THE TASK: Where the word "purple" shows up in the entries below, please copy the whole line.

##### ENTRIES PROVIDED

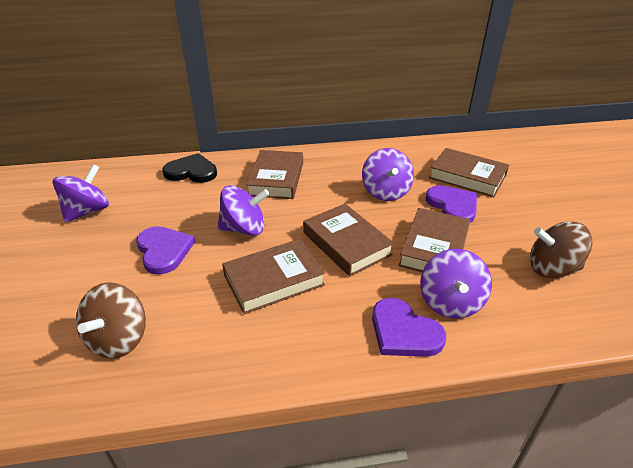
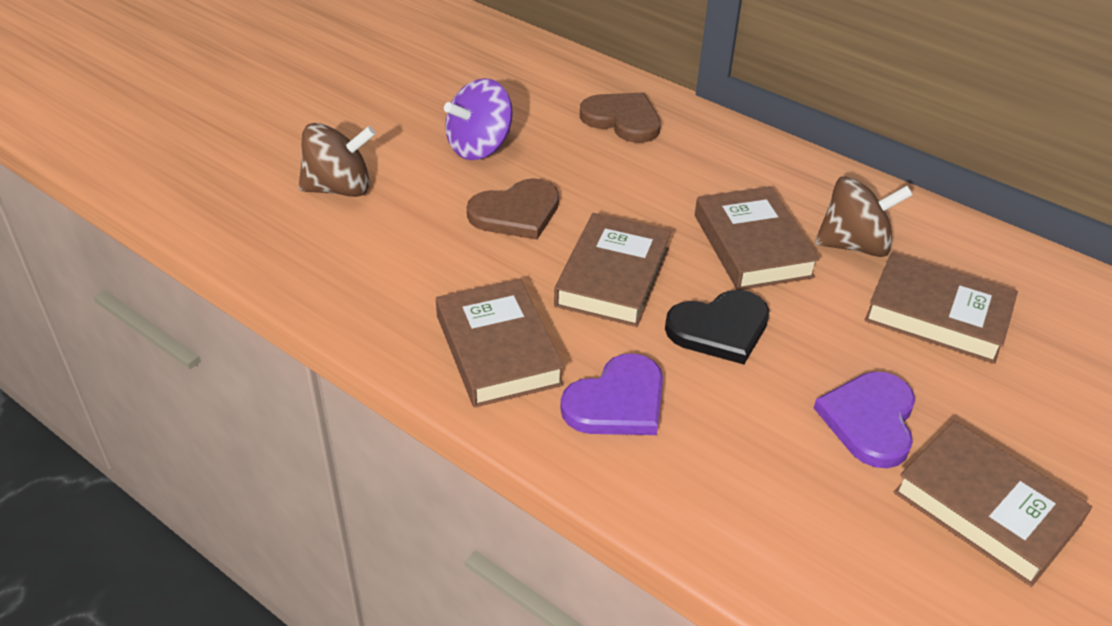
brown heart: 0 -> 2
purple heart: 3 -> 2
purple spinning top: 4 -> 1

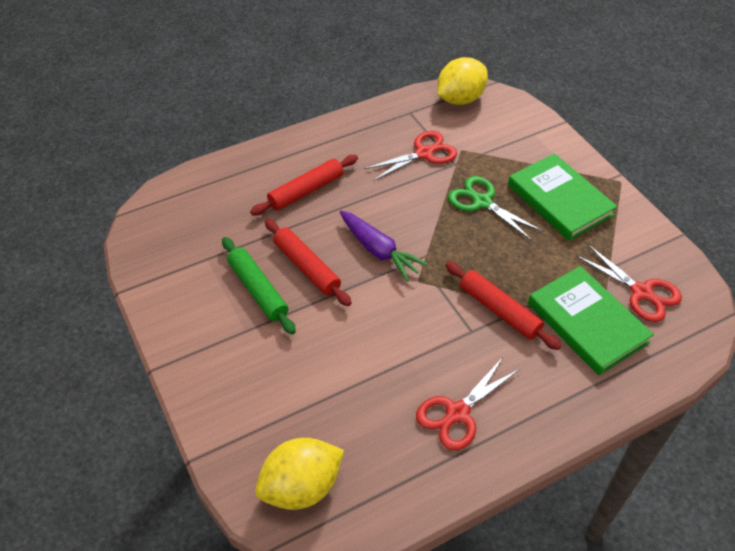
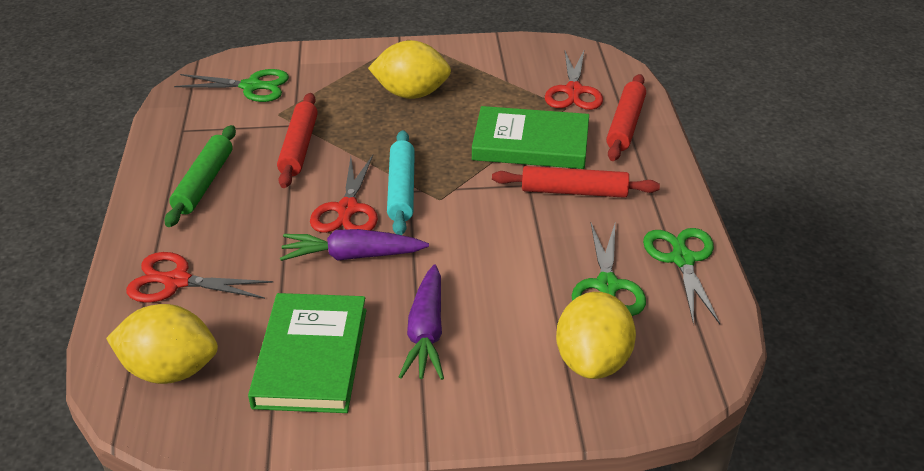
green scissors: 1 -> 3
purple carrot: 1 -> 2
turquoise rolling pin: 0 -> 1
yellow lemon: 2 -> 3

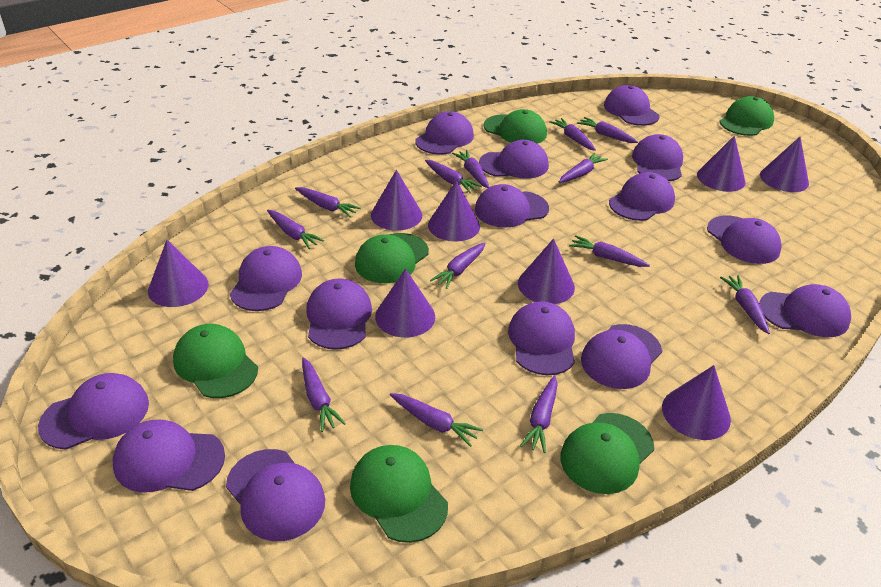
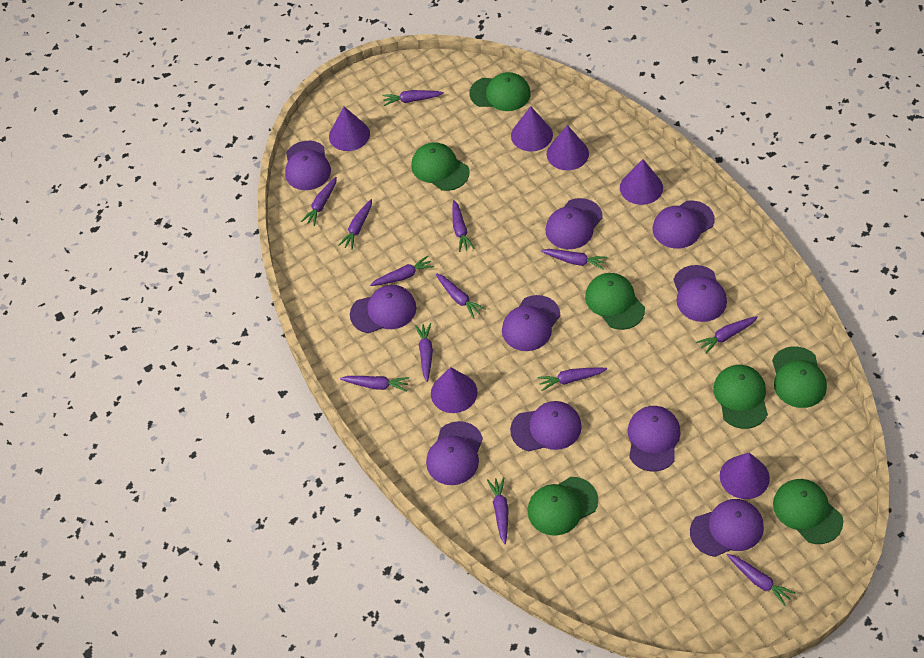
green cap: 6 -> 7
purple cap: 15 -> 10
purple cone: 8 -> 6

##########

REPLY:
purple heart: 3 -> 2
purple spinning top: 4 -> 1
purple carrot: 1 -> 2
purple cap: 15 -> 10
purple cone: 8 -> 6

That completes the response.